WORK REQUEST: Reproduce all of the data that follows, character for character.

DATA IN THIS EXERCISE:
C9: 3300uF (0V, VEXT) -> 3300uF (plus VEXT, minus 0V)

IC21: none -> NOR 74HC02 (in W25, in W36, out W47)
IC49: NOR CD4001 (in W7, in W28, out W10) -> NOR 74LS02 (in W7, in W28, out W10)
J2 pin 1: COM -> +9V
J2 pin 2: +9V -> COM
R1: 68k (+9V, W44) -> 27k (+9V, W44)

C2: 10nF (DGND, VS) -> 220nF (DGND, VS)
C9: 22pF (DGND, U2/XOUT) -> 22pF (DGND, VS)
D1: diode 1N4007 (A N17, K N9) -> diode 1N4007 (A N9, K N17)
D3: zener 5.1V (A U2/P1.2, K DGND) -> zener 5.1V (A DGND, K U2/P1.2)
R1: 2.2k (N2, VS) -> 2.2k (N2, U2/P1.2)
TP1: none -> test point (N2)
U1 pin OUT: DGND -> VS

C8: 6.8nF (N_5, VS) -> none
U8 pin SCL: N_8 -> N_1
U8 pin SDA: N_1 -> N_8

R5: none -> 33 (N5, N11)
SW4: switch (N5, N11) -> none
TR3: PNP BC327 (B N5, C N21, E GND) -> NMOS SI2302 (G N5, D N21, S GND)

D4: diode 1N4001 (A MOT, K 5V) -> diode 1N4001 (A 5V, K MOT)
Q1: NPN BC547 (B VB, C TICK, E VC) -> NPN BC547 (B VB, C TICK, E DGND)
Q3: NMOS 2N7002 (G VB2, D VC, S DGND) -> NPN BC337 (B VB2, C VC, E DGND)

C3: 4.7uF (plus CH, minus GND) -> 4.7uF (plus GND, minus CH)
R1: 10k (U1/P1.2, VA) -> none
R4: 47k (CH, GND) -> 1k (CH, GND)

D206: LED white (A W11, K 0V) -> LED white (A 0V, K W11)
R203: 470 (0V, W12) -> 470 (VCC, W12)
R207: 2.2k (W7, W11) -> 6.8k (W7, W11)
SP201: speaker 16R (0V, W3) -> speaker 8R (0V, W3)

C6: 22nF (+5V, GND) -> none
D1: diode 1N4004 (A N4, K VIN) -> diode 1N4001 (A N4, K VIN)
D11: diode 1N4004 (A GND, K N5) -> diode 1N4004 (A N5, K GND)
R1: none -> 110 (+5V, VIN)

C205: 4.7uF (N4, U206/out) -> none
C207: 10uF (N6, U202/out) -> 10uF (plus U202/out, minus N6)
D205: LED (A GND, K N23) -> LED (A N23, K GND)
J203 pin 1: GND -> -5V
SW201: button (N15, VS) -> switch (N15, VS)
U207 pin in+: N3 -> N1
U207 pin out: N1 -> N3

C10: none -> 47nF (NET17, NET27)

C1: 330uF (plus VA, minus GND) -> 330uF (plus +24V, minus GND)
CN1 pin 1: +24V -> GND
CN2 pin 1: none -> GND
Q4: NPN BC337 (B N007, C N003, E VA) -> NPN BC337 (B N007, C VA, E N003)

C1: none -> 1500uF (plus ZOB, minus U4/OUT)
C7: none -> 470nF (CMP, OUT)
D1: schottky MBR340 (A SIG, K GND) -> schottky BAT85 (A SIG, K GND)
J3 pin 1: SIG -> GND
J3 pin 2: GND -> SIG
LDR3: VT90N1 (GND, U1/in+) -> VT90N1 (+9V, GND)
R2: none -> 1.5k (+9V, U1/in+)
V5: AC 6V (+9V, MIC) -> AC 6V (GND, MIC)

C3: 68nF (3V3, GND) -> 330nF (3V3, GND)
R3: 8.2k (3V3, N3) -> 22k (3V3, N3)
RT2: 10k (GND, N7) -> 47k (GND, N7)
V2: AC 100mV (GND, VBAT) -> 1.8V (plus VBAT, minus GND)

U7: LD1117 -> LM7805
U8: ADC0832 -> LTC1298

OUTPUT:
C9: 3300uF (0V, VEXT) -> 3300uF (plus VEXT, minus 0V)

IC21: none -> NOR 74HC02 (in W25, in W36, out W47)
IC49: NOR CD4001 (in W7, in W28, out W10) -> NOR 74LS02 (in W7, in W28, out W10)
J2 pin 1: COM -> +9V
J2 pin 2: +9V -> COM
R1: 68k (+9V, W44) -> 27k (+9V, W44)

C2: 10nF (DGND, VS) -> 220nF (DGND, VS)
C9: 22pF (DGND, U2/XOUT) -> 22pF (DGND, VS)
D1: diode 1N4007 (A N17, K N9) -> diode 1N4007 (A N9, K N17)
D3: zener 5.1V (A U2/P1.2, K DGND) -> zener 5.1V (A DGND, K U2/P1.2)
R1: 2.2k (N2, VS) -> 2.2k (N2, U2/P1.2)
TP1: none -> test point (N2)
U1 pin OUT: DGND -> VS

C8: 6.8nF (N_5, VS) -> none
U8 pin SCL: N_8 -> N_1
U8 pin SDA: N_1 -> N_8

R5: none -> 33 (N5, N11)
SW4: switch (N5, N11) -> none
TR3: PNP BC327 (B N5, C N21, E GND) -> NMOS SI2302 (G N5, D N21, S GND)

D4: diode 1N4001 (A MOT, K 5V) -> diode 1N4001 (A 5V, K MOT)
Q1: NPN BC547 (B VB, C TICK, E VC) -> NPN BC547 (B VB, C TICK, E DGND)
Q3: NMOS 2N7002 (G VB2, D VC, S DGND) -> NPN BC337 (B VB2, C VC, E DGND)

C3: 4.7uF (plus CH, minus GND) -> 4.7uF (plus GND, minus CH)
R1: 10k (U1/P1.2, VA) -> none
R4: 47k (CH, GND) -> 1k (CH, GND)

D206: LED white (A W11, K 0V) -> LED white (A 0V, K W11)
R203: 470 (0V, W12) -> 470 (VCC, W12)
R207: 2.2k (W7, W11) -> 6.8k (W7, W11)
SP201: speaker 16R (0V, W3) -> speaker 8R (0V, W3)

C6: 22nF (+5V, GND) -> none
D1: diode 1N4004 (A N4, K VIN) -> diode 1N4001 (A N4, K VIN)
D11: diode 1N4004 (A GND, K N5) -> diode 1N4004 (A N5, K GND)
R1: none -> 110 (+5V, VIN)

C205: 4.7uF (N4, U206/out) -> none
C207: 10uF (N6, U202/out) -> 10uF (plus U202/out, minus N6)
D205: LED (A GND, K N23) -> LED (A N23, K GND)
J203 pin 1: GND -> -5V
SW201: button (N15, VS) -> switch (N15, VS)
U207 pin in+: N3 -> N1
U207 pin out: N1 -> N3

C10: none -> 47nF (NET17, NET27)

C1: 330uF (plus VA, minus GND) -> 330uF (plus +24V, minus GND)
CN1 pin 1: +24V -> GND
CN2 pin 1: none -> GND
Q4: NPN BC337 (B N007, C N003, E VA) -> NPN BC337 (B N007, C VA, E N003)

C1: none -> 1500uF (plus ZOB, minus U4/OUT)
C7: none -> 470nF (CMP, OUT)
D1: schottky MBR340 (A SIG, K GND) -> schottky BAT85 (A SIG, K GND)
J3 pin 1: SIG -> GND
J3 pin 2: GND -> SIG
LDR3: VT90N1 (GND, U1/in+) -> VT90N1 (+9V, GND)
R2: none -> 1.5k (+9V, U1/in+)
V5: AC 6V (+9V, MIC) -> AC 6V (GND, MIC)

C3: 68nF (3V3, GND) -> 330nF (3V3, GND)
R3: 8.2k (3V3, N3) -> 22k (3V3, N3)
RT2: 10k (GND, N7) -> 47k (GND, N7)
V2: AC 100mV (GND, VBAT) -> 1.8V (plus VBAT, minus GND)

U7: LD1117 -> LM7805
U8: ADC0832 -> LTC1298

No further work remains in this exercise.